* **ASSIGNED TASK**: Begin at the line below that holds "grey brick C8" and end at the line that holds "cyan brick G1:H1 level 2 -> none", transcribing each line exactly and skipping any picture.

* **DATASET**:
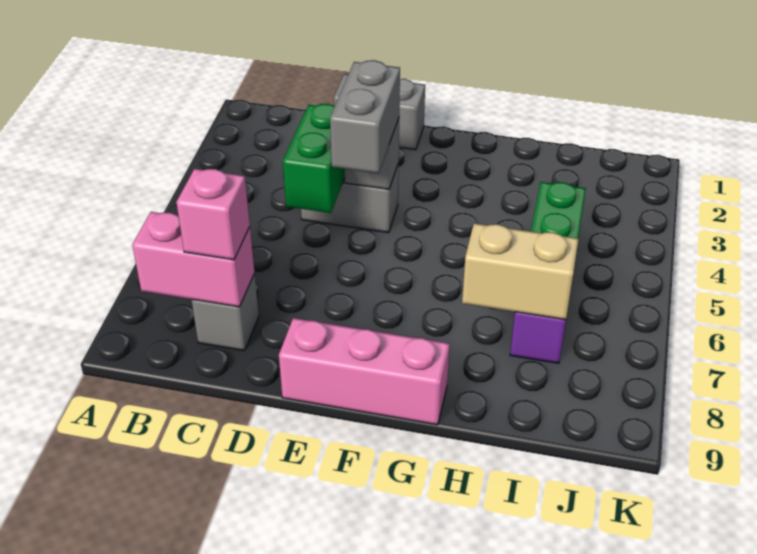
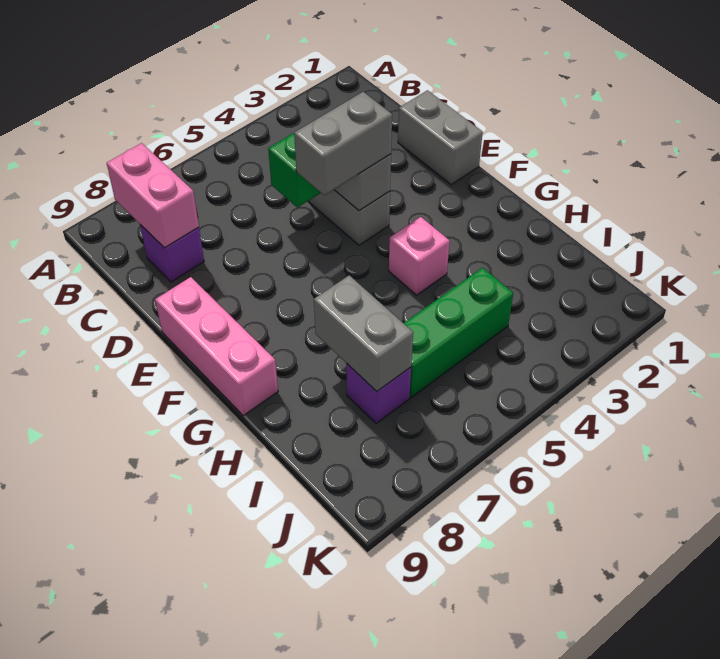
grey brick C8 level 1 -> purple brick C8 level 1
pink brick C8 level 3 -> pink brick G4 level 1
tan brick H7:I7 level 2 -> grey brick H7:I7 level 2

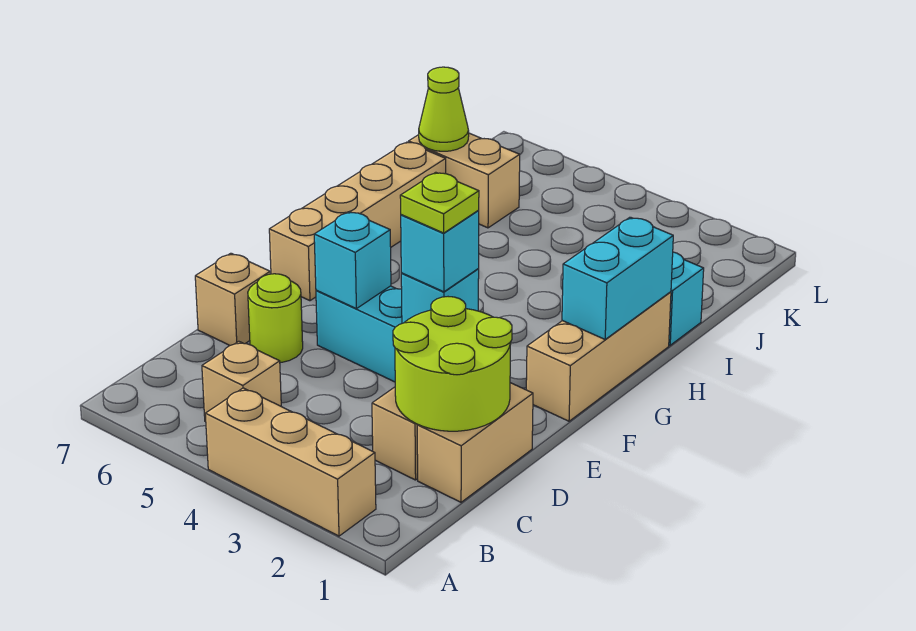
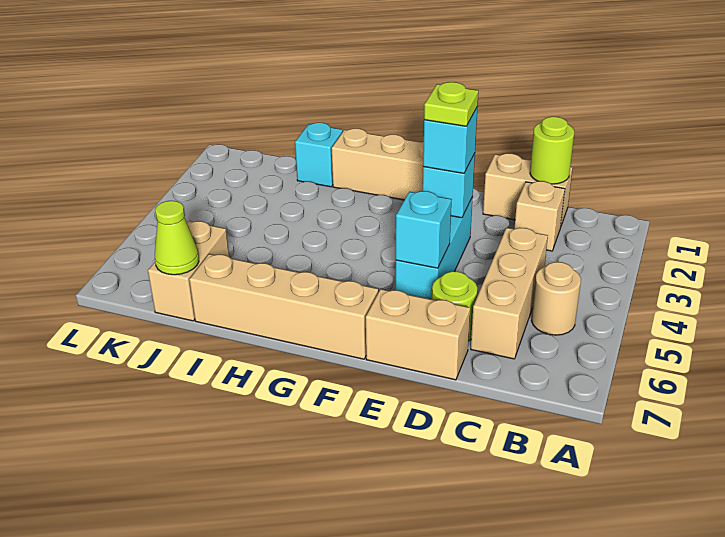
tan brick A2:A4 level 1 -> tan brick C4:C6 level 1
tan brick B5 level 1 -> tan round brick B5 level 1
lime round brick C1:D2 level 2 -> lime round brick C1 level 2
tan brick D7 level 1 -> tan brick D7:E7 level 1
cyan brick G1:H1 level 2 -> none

--

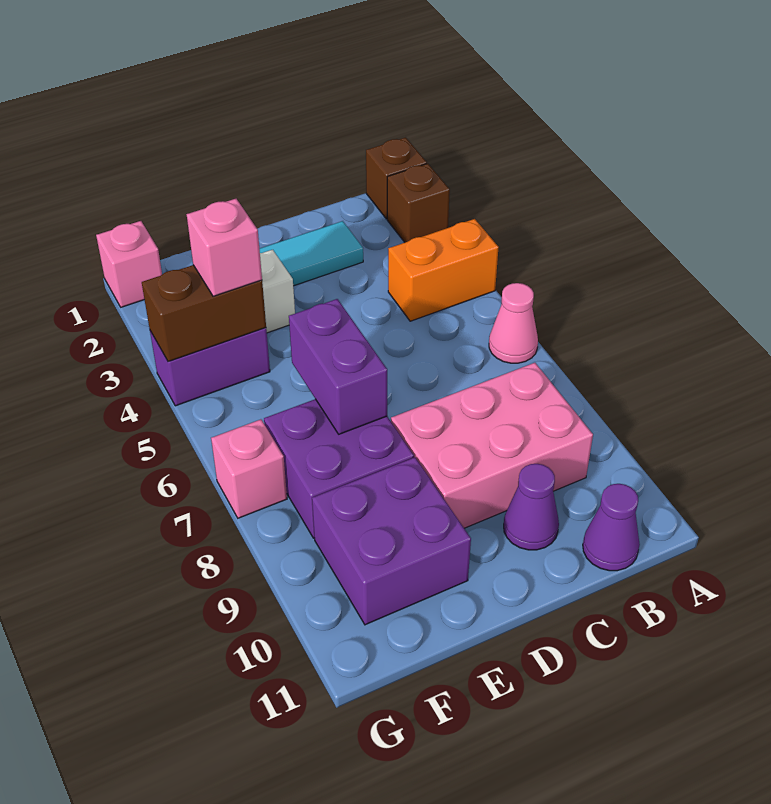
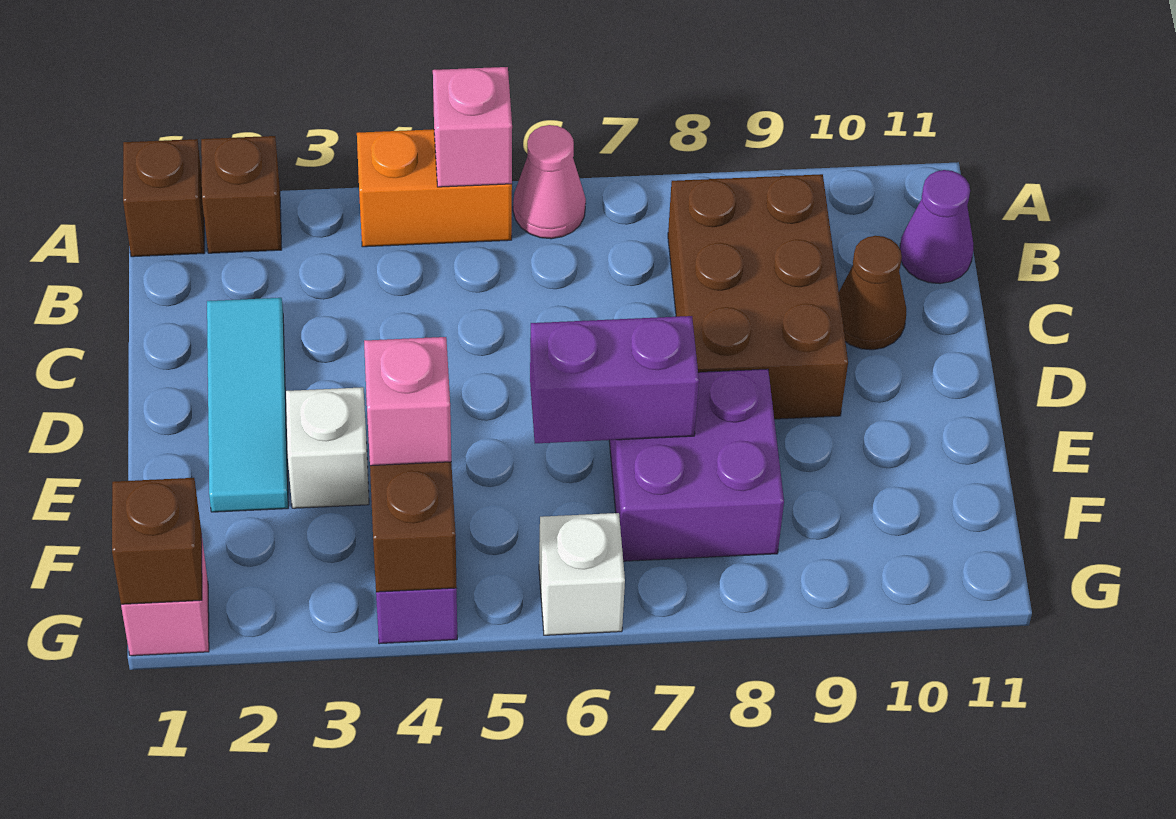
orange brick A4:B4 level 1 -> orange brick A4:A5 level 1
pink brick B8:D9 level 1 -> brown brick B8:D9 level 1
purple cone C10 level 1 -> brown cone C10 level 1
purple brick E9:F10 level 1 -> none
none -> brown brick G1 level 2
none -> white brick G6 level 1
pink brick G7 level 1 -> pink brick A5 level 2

* * *

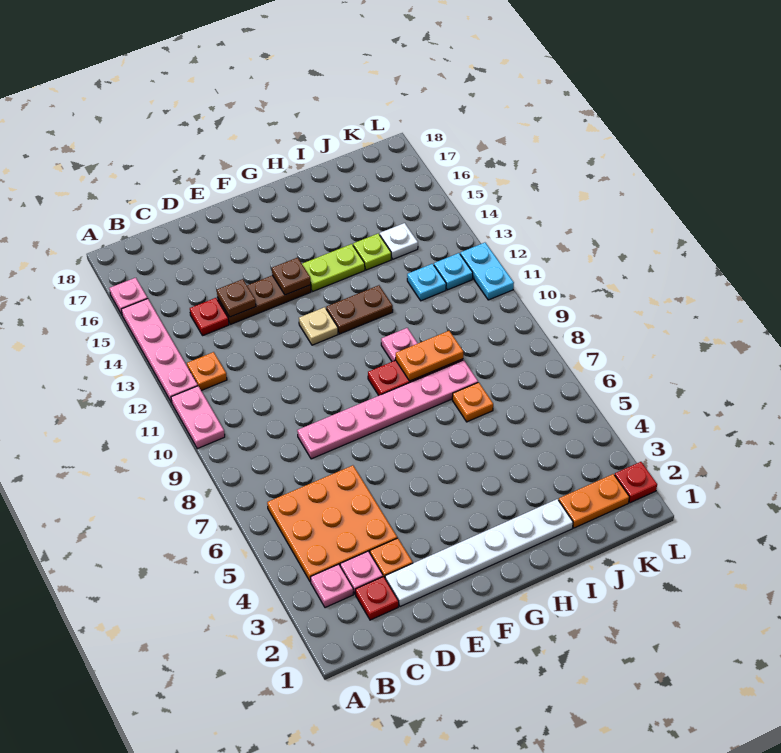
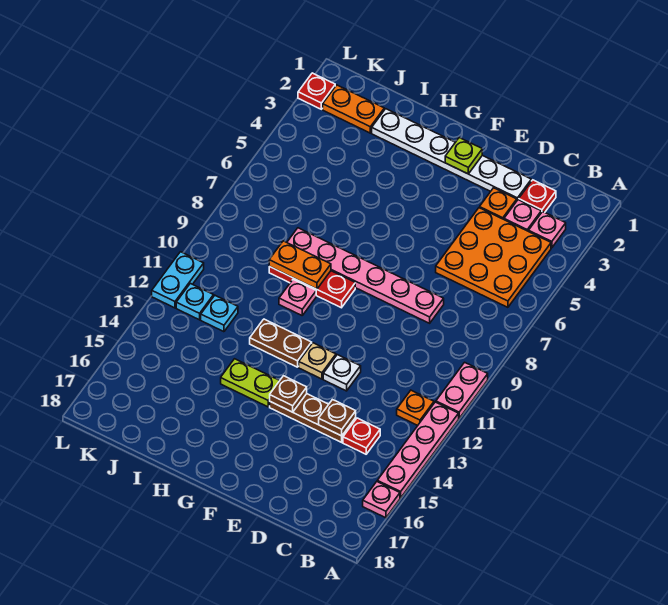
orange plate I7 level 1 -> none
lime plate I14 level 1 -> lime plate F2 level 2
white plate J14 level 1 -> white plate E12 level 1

* **TASK SOLUTION**:
grey brick C8 level 1 -> purple brick C8 level 1
pink brick C8 level 3 -> pink brick G4 level 1
tan brick H7:I7 level 2 -> grey brick H7:I7 level 2

tan brick A2:A4 level 1 -> tan brick C4:C6 level 1
tan brick B5 level 1 -> tan round brick B5 level 1
lime round brick C1:D2 level 2 -> lime round brick C1 level 2
tan brick D7 level 1 -> tan brick D7:E7 level 1
cyan brick G1:H1 level 2 -> none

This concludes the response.